[Exercise]:
Rewrite the lines of the records below as a single numbered list, skipping any blank lines and leaving the picture lines out of your answer.
==========
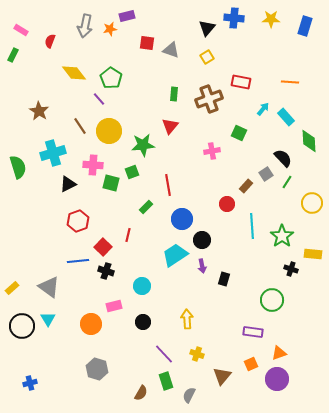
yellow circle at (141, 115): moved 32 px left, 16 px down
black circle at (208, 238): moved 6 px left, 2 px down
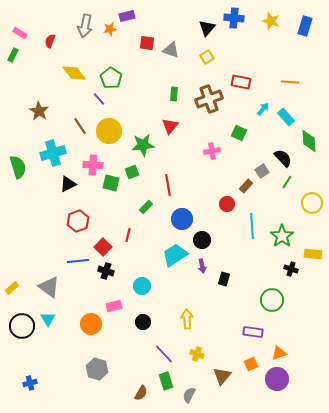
yellow star at (271, 19): moved 2 px down; rotated 18 degrees clockwise
pink rectangle at (21, 30): moved 1 px left, 3 px down
gray square at (266, 174): moved 4 px left, 3 px up
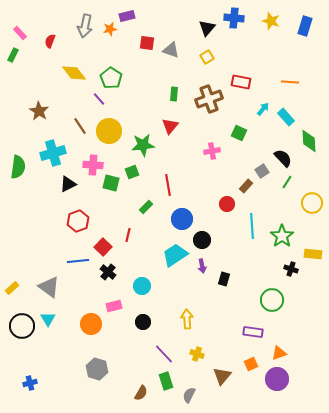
pink rectangle at (20, 33): rotated 16 degrees clockwise
green semicircle at (18, 167): rotated 25 degrees clockwise
black cross at (106, 271): moved 2 px right, 1 px down; rotated 21 degrees clockwise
==========
[Exercise solution]:
1. yellow circle at (141, 115): moved 32 px left, 16 px down
2. black circle at (208, 238): moved 6 px left, 2 px down
3. yellow star at (271, 19): moved 2 px down; rotated 18 degrees clockwise
4. pink rectangle at (21, 30): moved 1 px left, 3 px down
5. gray square at (266, 174): moved 4 px left, 3 px up
6. pink rectangle at (20, 33): rotated 16 degrees clockwise
7. green semicircle at (18, 167): rotated 25 degrees clockwise
8. black cross at (106, 271): moved 2 px right, 1 px down; rotated 21 degrees clockwise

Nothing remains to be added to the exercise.